§ How to complete this task
Lines to return, exactly: from the line with "purple rectangle: (345, 1227)" to the line with "black rectangle: (318, 177)" in the entries below, both included.

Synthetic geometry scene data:
[Start of Attachment]

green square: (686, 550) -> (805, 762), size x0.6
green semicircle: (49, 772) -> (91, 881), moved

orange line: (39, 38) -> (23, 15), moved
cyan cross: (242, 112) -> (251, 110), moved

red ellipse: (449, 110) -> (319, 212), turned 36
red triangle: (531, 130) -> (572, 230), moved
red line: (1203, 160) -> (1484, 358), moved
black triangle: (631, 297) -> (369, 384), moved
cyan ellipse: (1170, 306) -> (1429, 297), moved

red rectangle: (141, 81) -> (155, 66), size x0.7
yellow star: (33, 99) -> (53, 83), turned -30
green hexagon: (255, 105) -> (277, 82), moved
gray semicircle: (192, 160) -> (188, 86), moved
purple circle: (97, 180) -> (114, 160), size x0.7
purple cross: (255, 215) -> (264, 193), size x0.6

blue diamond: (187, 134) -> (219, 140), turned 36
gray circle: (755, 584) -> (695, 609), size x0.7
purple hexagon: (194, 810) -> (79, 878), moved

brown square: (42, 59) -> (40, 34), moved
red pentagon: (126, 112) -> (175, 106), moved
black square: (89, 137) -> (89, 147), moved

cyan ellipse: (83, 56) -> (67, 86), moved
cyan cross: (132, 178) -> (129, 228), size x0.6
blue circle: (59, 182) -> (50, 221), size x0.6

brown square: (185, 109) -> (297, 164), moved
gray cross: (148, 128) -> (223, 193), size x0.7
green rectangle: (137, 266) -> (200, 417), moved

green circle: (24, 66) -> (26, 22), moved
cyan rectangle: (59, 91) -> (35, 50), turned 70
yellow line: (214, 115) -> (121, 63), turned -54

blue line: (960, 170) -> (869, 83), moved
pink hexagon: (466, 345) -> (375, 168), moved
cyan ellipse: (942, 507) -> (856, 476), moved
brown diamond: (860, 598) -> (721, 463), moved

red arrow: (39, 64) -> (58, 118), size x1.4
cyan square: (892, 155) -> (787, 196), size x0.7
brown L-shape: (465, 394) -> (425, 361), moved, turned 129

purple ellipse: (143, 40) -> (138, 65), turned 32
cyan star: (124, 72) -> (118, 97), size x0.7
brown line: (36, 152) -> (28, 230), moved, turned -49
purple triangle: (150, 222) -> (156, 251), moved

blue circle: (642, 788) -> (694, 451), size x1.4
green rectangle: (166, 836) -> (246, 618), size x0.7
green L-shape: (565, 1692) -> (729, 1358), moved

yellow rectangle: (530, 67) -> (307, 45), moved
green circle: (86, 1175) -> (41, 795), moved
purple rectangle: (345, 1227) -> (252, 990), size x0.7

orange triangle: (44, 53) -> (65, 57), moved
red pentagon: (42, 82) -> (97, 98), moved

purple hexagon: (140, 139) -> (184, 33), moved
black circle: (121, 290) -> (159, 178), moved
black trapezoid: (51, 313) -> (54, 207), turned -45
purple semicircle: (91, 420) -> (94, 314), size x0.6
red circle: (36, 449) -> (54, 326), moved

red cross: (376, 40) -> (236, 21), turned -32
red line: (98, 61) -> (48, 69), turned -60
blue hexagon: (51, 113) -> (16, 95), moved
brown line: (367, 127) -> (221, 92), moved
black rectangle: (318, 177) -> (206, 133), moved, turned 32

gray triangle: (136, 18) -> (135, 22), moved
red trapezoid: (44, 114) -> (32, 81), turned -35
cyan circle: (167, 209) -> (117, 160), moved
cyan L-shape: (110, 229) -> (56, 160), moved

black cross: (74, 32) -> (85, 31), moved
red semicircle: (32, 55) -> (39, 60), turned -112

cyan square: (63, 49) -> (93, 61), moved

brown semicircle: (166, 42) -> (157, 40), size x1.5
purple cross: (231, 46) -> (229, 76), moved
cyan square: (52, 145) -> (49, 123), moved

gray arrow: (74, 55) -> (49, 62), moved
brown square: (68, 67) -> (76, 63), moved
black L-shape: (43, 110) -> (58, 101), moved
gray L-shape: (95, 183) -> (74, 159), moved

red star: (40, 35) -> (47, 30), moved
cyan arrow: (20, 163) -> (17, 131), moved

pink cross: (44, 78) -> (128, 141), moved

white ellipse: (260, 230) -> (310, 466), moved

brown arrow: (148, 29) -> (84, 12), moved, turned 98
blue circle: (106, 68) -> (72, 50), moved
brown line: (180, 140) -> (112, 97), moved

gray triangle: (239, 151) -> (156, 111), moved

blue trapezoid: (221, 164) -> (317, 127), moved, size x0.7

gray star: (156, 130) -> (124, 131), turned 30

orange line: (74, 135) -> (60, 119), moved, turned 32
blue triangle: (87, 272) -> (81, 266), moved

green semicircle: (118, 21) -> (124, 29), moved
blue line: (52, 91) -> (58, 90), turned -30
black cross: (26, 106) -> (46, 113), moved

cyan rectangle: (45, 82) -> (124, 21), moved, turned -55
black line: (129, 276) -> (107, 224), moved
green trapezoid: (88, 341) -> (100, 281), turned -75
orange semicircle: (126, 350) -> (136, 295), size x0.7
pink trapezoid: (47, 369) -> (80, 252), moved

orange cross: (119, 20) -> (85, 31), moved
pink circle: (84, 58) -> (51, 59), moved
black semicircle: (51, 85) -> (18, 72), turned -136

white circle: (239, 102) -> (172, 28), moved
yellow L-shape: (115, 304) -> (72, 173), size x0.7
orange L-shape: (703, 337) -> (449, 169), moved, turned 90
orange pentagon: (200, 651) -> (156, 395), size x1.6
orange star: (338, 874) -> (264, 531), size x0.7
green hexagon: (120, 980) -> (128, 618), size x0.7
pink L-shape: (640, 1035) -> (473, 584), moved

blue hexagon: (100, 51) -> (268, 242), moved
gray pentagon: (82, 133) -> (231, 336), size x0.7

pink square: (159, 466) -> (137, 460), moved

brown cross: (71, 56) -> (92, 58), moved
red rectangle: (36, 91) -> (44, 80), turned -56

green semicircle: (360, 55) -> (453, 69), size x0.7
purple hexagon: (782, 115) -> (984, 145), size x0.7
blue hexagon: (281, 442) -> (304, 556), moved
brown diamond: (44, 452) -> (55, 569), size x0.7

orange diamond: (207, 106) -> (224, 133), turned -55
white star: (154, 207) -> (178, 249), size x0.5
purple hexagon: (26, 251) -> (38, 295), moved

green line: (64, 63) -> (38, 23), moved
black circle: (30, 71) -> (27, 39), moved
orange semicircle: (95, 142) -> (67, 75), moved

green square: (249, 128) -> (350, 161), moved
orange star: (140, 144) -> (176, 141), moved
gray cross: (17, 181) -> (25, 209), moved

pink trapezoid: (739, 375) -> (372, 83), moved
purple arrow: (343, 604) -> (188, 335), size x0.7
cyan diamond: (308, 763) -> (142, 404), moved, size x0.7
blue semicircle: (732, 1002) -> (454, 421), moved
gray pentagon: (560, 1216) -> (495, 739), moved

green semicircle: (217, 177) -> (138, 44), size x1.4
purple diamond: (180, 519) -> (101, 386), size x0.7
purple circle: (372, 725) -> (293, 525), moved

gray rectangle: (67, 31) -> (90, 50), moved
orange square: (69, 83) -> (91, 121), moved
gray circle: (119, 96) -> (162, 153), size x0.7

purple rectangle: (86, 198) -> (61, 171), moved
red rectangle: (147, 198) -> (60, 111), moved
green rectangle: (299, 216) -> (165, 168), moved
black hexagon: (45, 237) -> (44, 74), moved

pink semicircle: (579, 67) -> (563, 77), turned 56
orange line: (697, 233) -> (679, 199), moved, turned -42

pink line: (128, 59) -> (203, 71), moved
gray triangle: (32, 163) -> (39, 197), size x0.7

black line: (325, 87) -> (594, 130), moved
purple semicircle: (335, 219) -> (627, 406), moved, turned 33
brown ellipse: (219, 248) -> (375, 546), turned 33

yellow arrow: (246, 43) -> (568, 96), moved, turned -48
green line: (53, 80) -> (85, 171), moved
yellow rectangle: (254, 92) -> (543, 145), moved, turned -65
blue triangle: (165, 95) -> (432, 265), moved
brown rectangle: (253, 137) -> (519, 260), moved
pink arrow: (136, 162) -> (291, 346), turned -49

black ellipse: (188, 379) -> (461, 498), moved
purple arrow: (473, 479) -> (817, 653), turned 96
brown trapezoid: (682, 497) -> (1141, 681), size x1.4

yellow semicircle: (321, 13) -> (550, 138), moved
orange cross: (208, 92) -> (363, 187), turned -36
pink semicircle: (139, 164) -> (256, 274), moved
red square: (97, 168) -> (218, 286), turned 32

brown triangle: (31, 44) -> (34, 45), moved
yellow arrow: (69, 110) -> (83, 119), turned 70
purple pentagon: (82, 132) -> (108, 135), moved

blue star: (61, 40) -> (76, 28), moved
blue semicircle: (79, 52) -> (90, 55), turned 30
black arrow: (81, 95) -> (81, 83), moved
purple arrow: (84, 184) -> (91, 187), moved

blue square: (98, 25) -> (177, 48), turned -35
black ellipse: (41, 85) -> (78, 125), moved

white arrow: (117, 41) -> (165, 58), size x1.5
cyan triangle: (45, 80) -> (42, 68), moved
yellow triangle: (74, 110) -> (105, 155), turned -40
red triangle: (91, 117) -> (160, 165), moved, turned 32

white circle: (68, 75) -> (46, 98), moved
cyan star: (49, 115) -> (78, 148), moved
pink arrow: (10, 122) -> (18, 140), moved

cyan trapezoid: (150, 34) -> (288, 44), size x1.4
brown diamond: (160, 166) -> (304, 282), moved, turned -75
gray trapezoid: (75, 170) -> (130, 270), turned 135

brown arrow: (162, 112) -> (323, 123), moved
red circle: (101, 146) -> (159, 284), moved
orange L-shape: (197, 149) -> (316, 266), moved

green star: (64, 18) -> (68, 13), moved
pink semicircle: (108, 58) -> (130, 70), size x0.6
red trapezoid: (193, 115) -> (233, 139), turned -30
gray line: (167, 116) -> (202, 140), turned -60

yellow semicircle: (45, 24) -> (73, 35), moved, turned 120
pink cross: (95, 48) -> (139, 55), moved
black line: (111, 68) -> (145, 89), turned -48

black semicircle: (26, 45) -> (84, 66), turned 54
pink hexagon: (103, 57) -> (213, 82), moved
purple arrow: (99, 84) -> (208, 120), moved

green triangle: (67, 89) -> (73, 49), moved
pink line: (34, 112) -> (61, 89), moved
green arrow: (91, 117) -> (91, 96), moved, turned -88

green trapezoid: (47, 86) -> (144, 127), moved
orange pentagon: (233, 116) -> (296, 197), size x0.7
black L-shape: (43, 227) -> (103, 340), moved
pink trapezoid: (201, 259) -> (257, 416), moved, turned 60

[End of Attachment]

§ Response for this exercise
purple rectangle: (345, 1227) -> (252, 990), size x0.7

orange triangle: (44, 53) -> (65, 57), moved
red pentagon: (42, 82) -> (97, 98), moved

purple hexagon: (140, 139) -> (184, 33), moved
black circle: (121, 290) -> (159, 178), moved
black trapezoid: (51, 313) -> (54, 207), turned -45
purple semicircle: (91, 420) -> (94, 314), size x0.6
red circle: (36, 449) -> (54, 326), moved

red cross: (376, 40) -> (236, 21), turned -32
red line: (98, 61) -> (48, 69), turned -60
blue hexagon: (51, 113) -> (16, 95), moved
brown line: (367, 127) -> (221, 92), moved
black rectangle: (318, 177) -> (206, 133), moved, turned 32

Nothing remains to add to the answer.